======== Records for this exercise

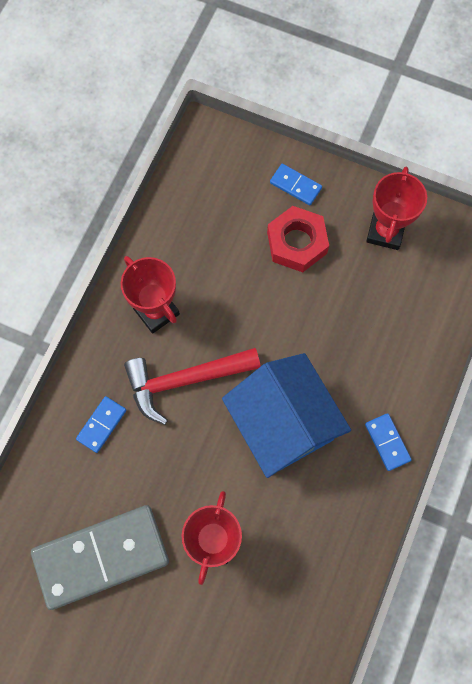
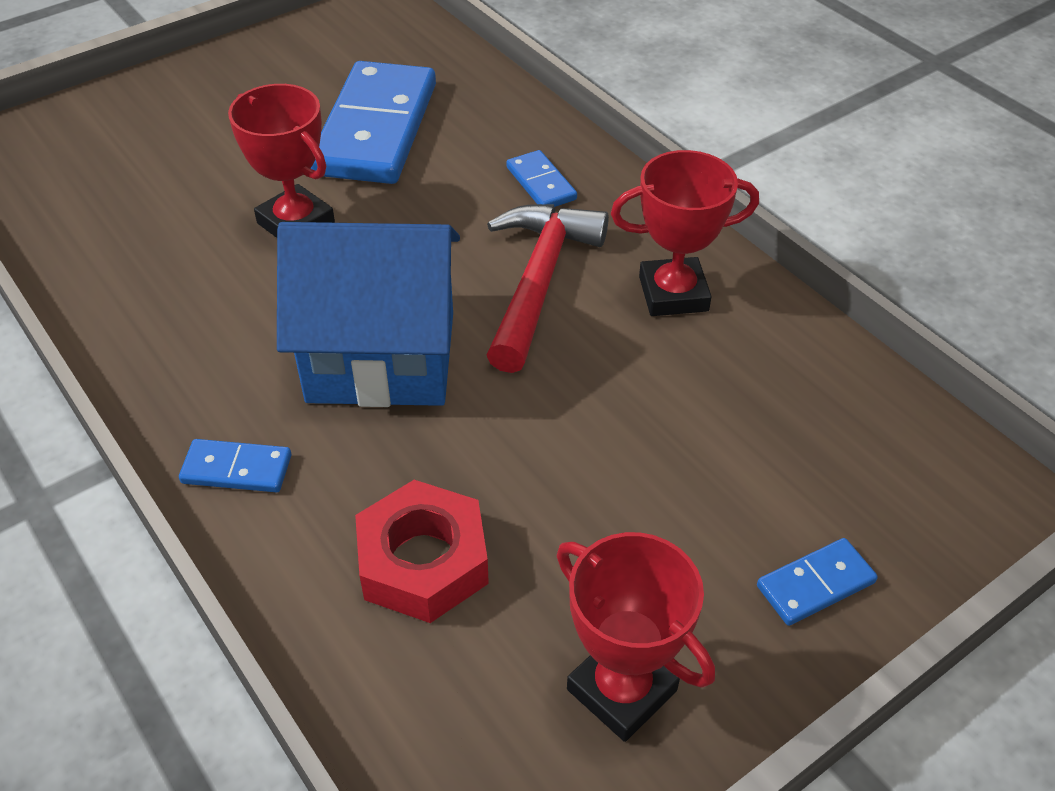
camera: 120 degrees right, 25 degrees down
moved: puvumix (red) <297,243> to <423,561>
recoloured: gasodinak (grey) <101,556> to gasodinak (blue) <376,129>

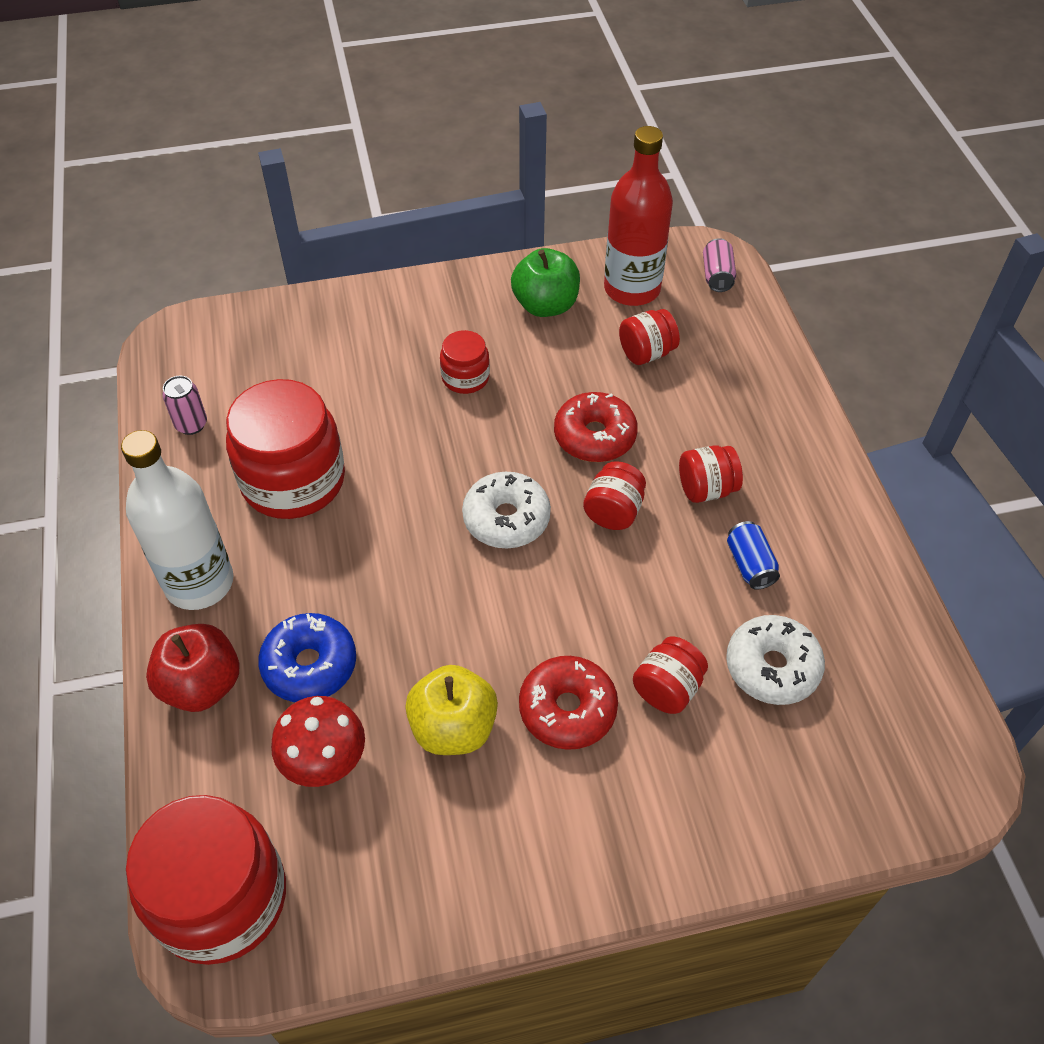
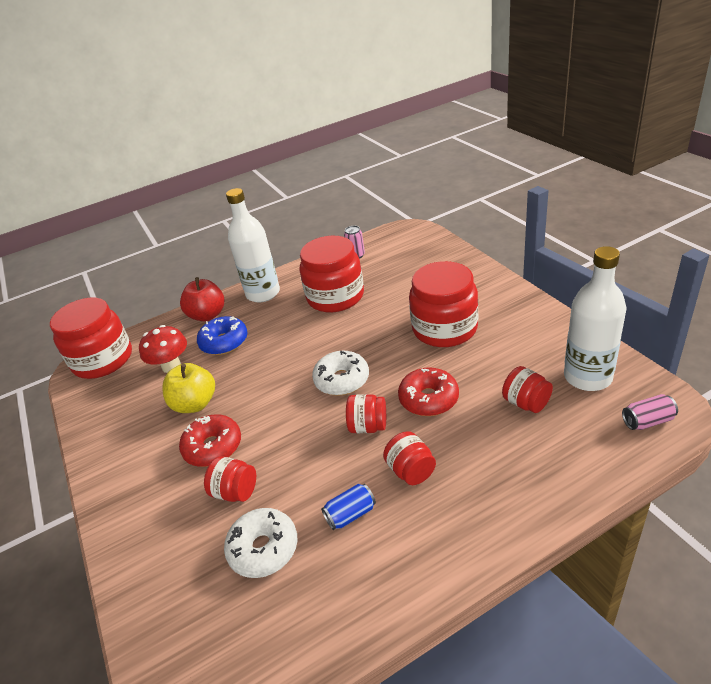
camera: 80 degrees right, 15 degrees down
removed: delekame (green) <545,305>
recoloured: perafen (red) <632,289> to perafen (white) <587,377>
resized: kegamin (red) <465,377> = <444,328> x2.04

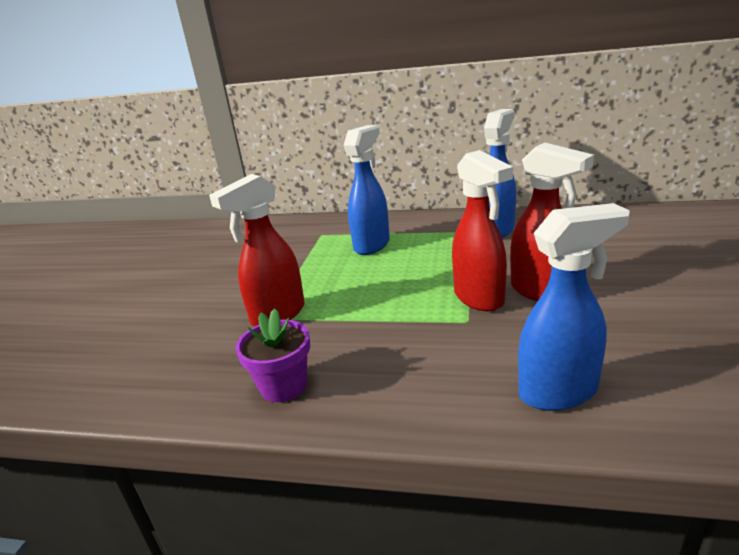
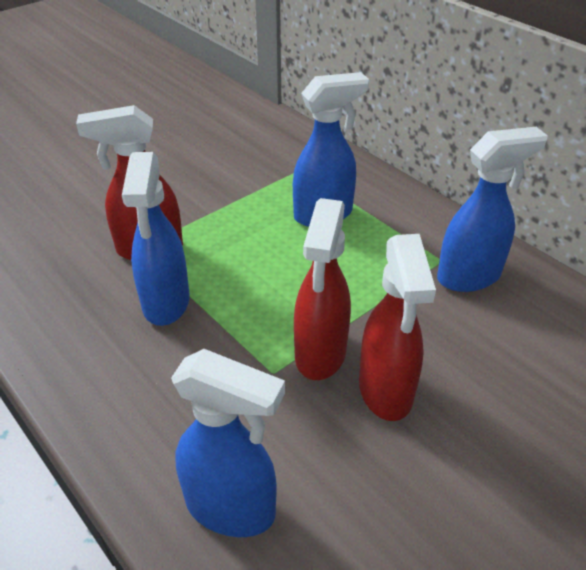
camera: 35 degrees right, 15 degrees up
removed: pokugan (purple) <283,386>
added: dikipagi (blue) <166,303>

================

Task goal —
The records above need to be copied exactly, though not their pictures.

Finished task —
camera: 120 degrees right, 25 degrees down
moved: puvumix (red) <297,243> to <423,561>
recoloured: gasodinak (grey) <101,556> to gasodinak (blue) <376,129>

camera: 80 degrees right, 15 degrees down
removed: delekame (green) <545,305>
recoloured: perafen (red) <632,289> to perafen (white) <587,377>
resized: kegamin (red) <465,377> = <444,328> x2.04

camera: 35 degrees right, 15 degrees up
removed: pokugan (purple) <283,386>
added: dikipagi (blue) <166,303>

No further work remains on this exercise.